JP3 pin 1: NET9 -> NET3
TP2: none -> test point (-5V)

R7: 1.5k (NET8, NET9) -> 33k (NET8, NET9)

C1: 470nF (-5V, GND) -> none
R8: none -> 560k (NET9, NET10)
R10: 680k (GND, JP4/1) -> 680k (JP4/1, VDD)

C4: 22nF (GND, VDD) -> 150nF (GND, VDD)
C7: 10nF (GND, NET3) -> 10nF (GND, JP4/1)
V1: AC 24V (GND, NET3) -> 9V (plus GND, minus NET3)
...
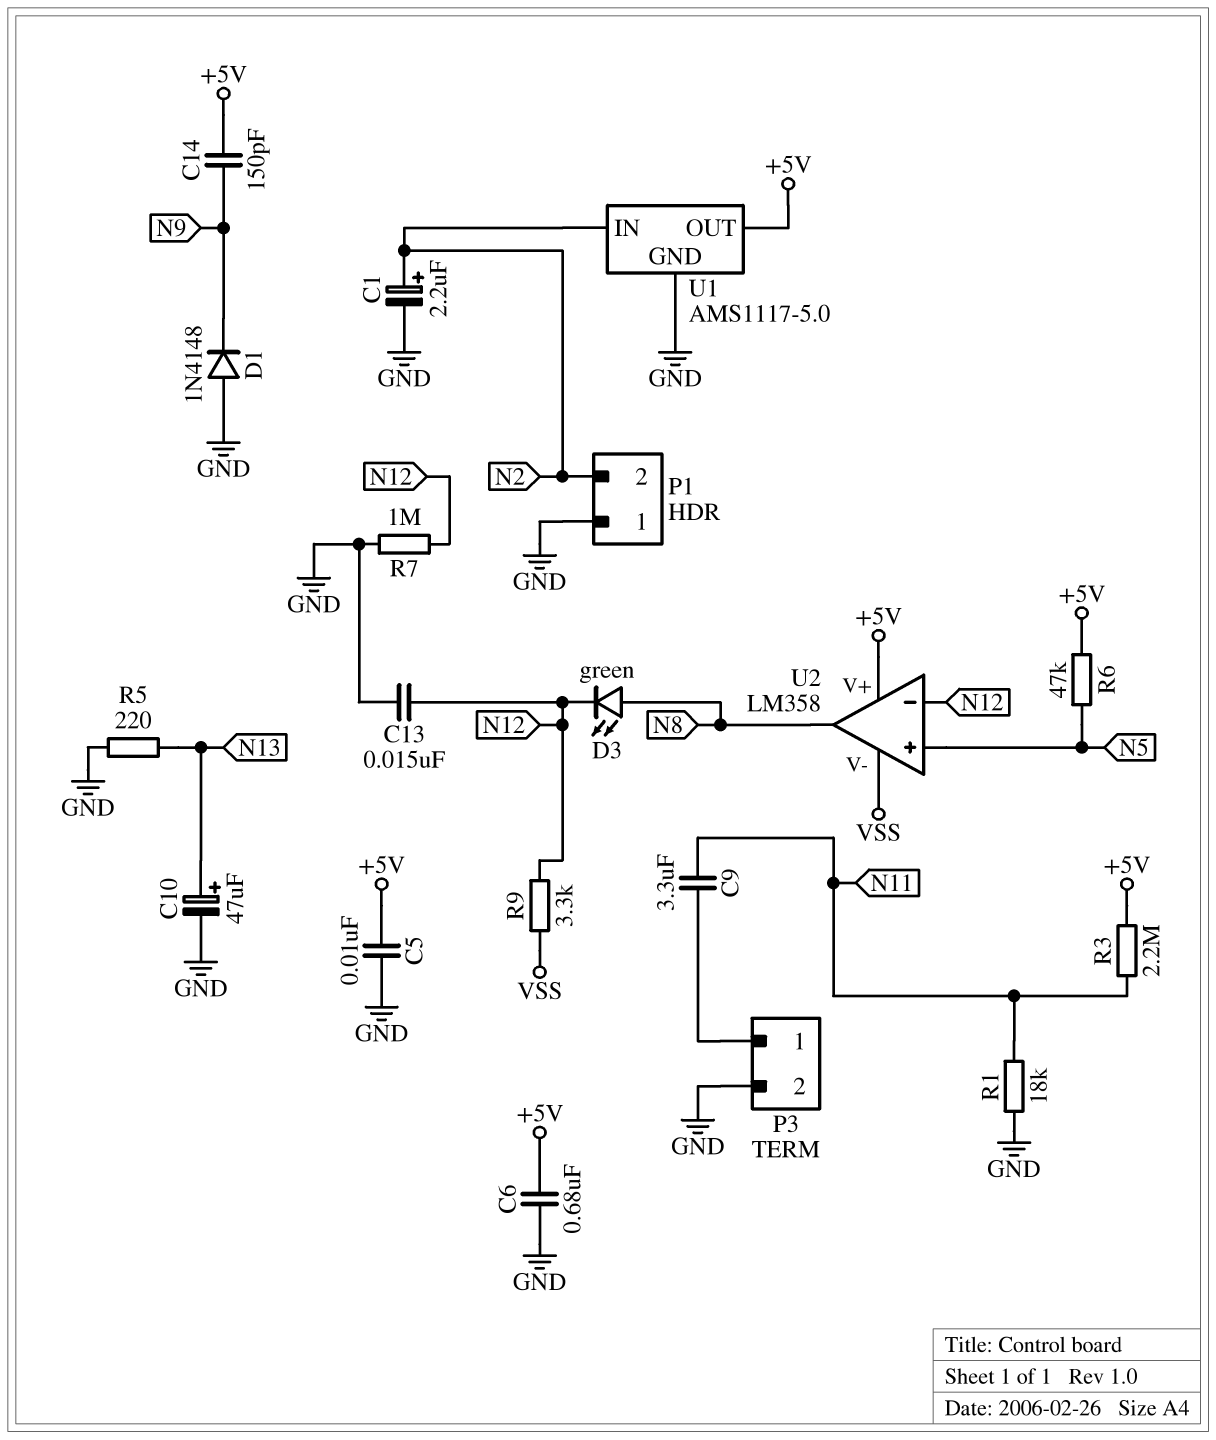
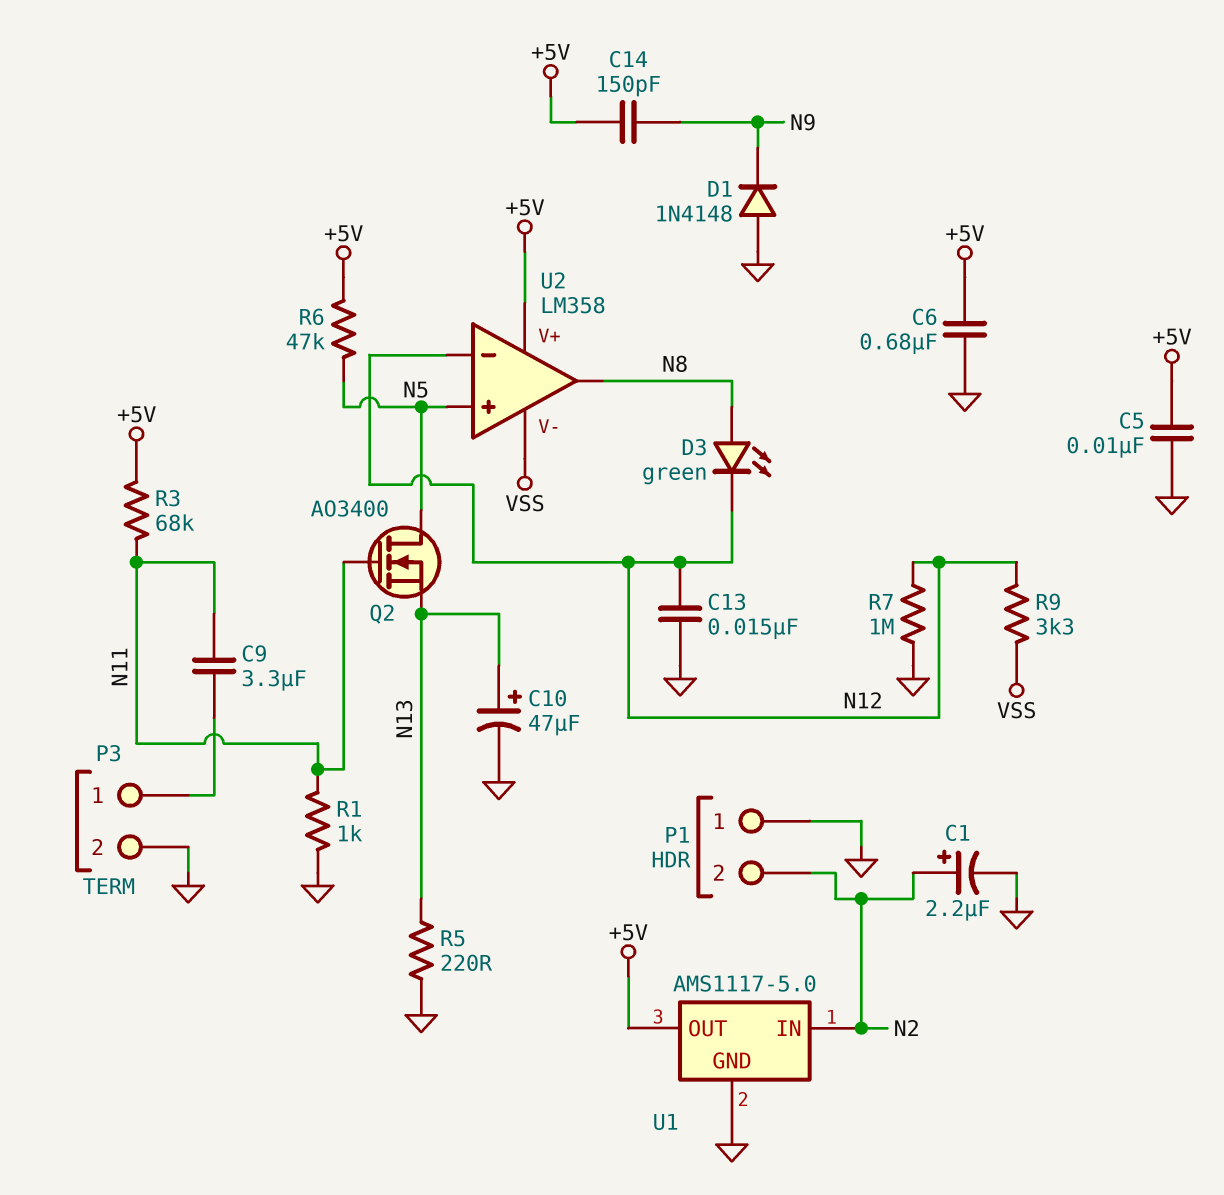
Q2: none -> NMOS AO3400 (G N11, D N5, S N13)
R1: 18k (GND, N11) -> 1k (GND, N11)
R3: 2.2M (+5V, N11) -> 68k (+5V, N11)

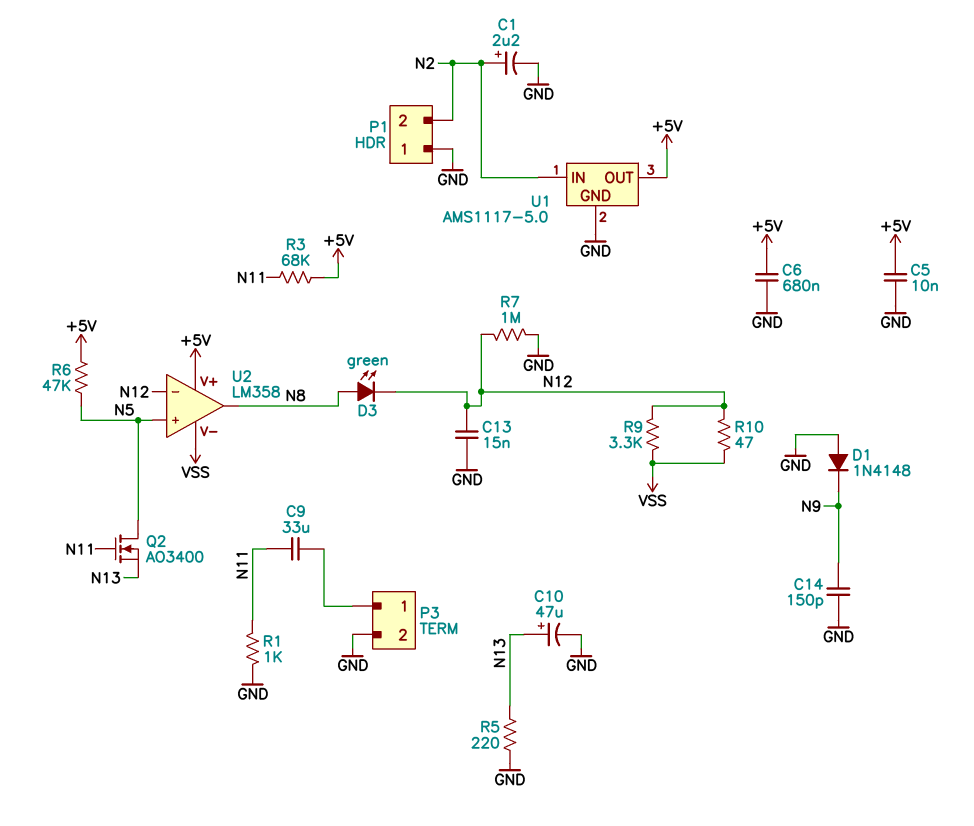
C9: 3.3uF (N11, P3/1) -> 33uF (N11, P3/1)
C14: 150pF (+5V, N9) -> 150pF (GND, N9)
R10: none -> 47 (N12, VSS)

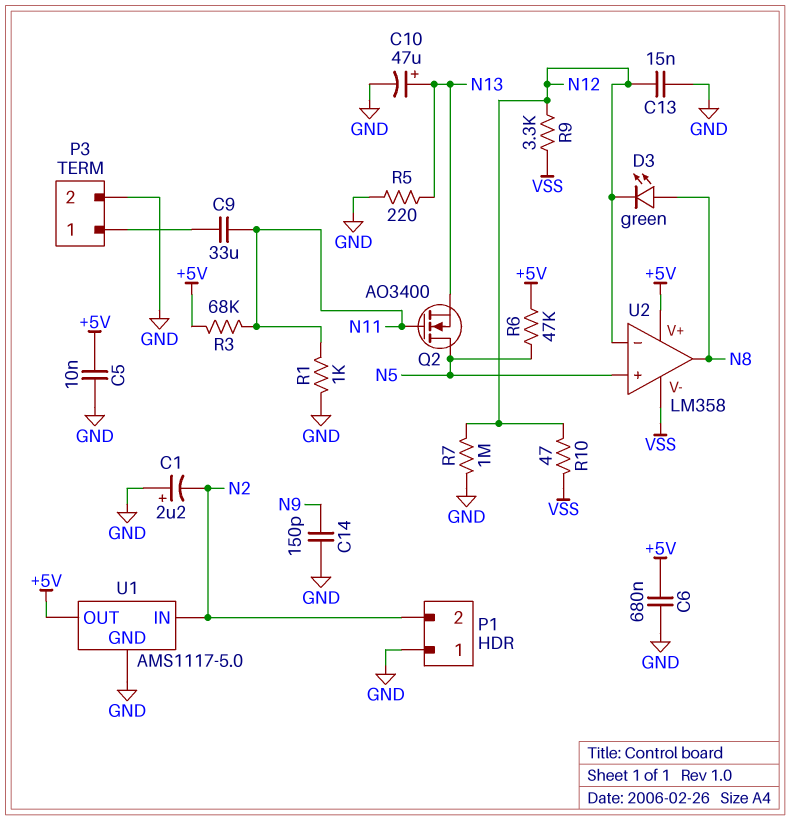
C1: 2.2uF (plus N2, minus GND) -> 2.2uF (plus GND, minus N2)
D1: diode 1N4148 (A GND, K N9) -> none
==
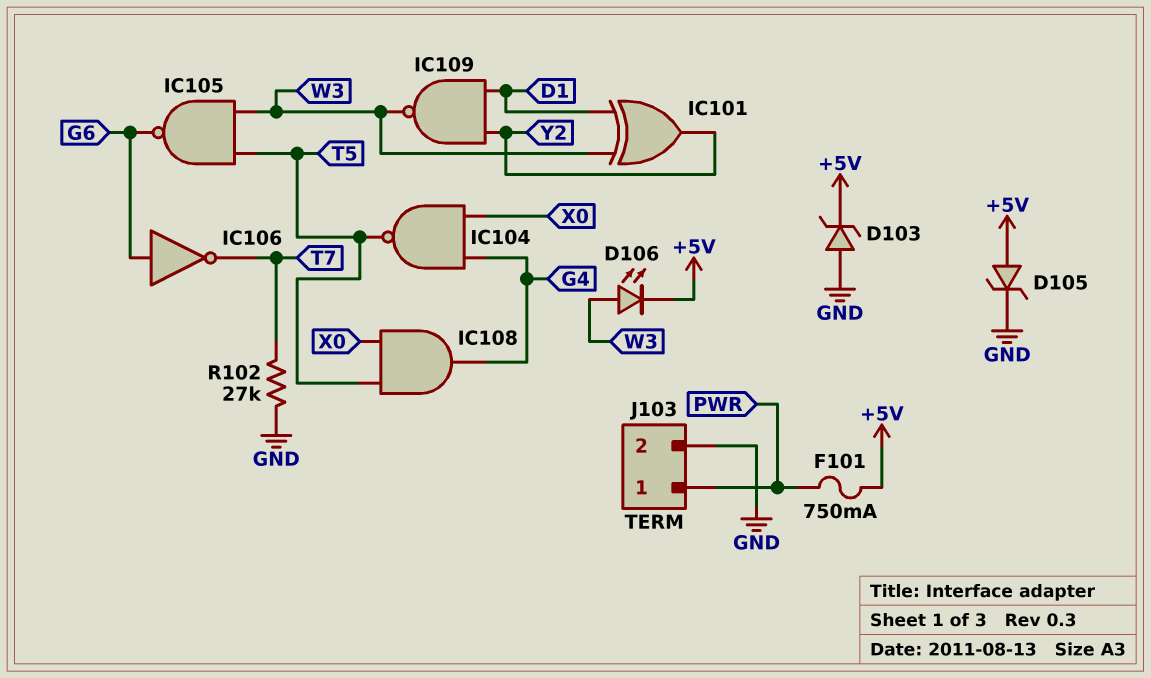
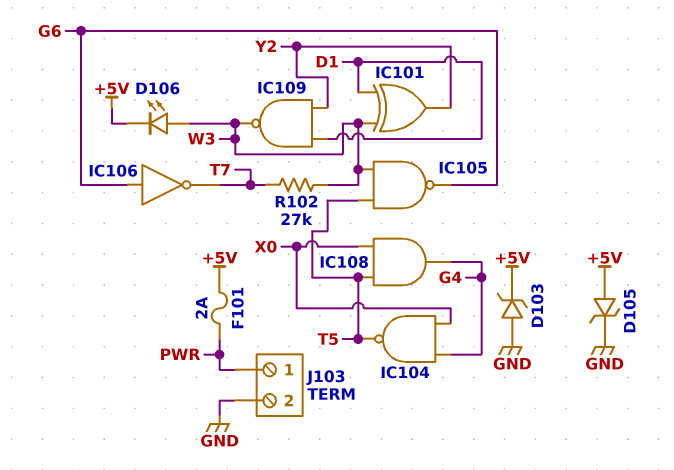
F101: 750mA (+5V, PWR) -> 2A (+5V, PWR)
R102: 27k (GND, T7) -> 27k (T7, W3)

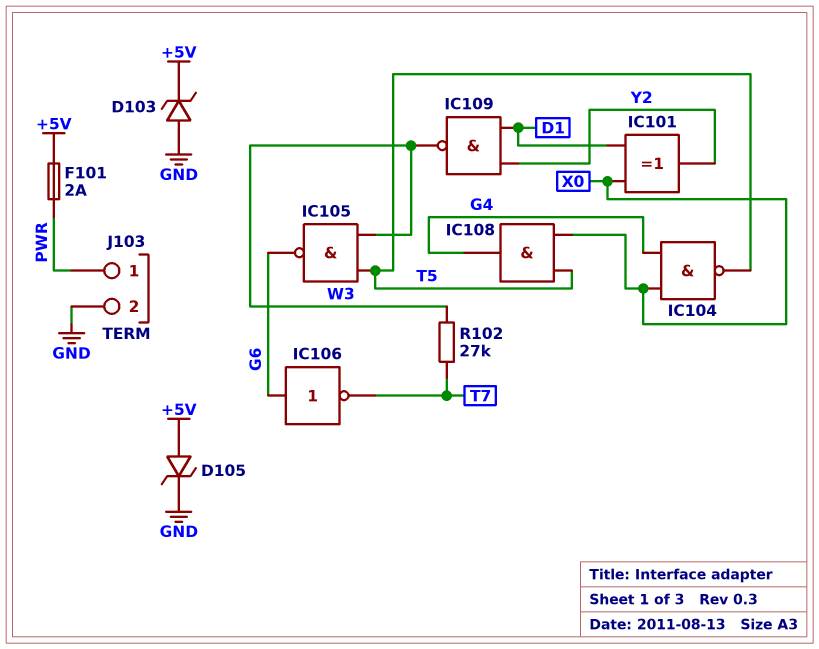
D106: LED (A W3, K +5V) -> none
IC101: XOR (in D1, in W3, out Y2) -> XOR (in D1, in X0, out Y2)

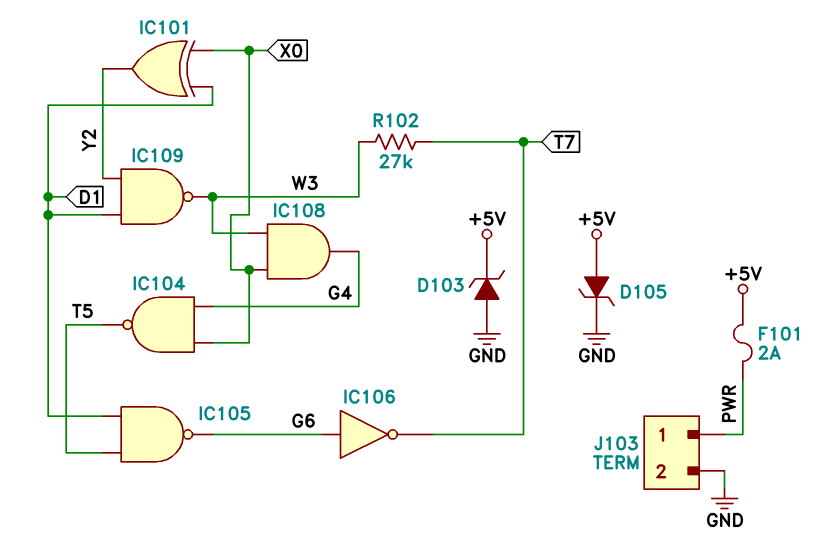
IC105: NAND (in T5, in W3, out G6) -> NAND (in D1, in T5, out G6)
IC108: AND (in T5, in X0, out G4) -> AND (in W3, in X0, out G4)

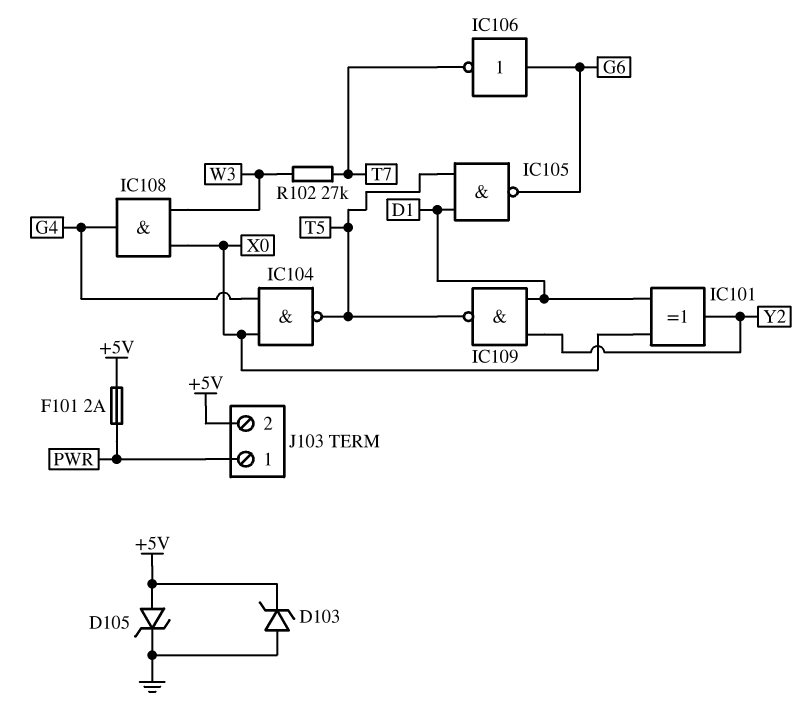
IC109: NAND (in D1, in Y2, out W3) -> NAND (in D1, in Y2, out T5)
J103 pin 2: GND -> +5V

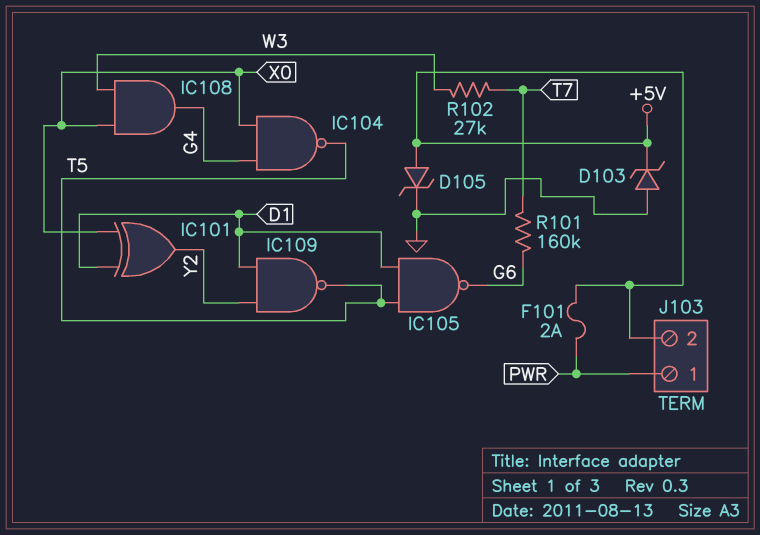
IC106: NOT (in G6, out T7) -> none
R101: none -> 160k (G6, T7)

--- Exercise brief ---
Please copy, exactly and with nothing else, the lines above beginning at the line that has "R7: 1.5k (NET8, NET9) -> 33k (NET8, NET9)" and ending with the line that has "V1: AC 24V (GND, NET3)".

--- Task answer ---
R7: 1.5k (NET8, NET9) -> 33k (NET8, NET9)

C1: 470nF (-5V, GND) -> none
R8: none -> 560k (NET9, NET10)
R10: 680k (GND, JP4/1) -> 680k (JP4/1, VDD)

C4: 22nF (GND, VDD) -> 150nF (GND, VDD)
C7: 10nF (GND, NET3) -> 10nF (GND, JP4/1)
V1: AC 24V (GND, NET3) -> 9V (plus GND, minus NET3)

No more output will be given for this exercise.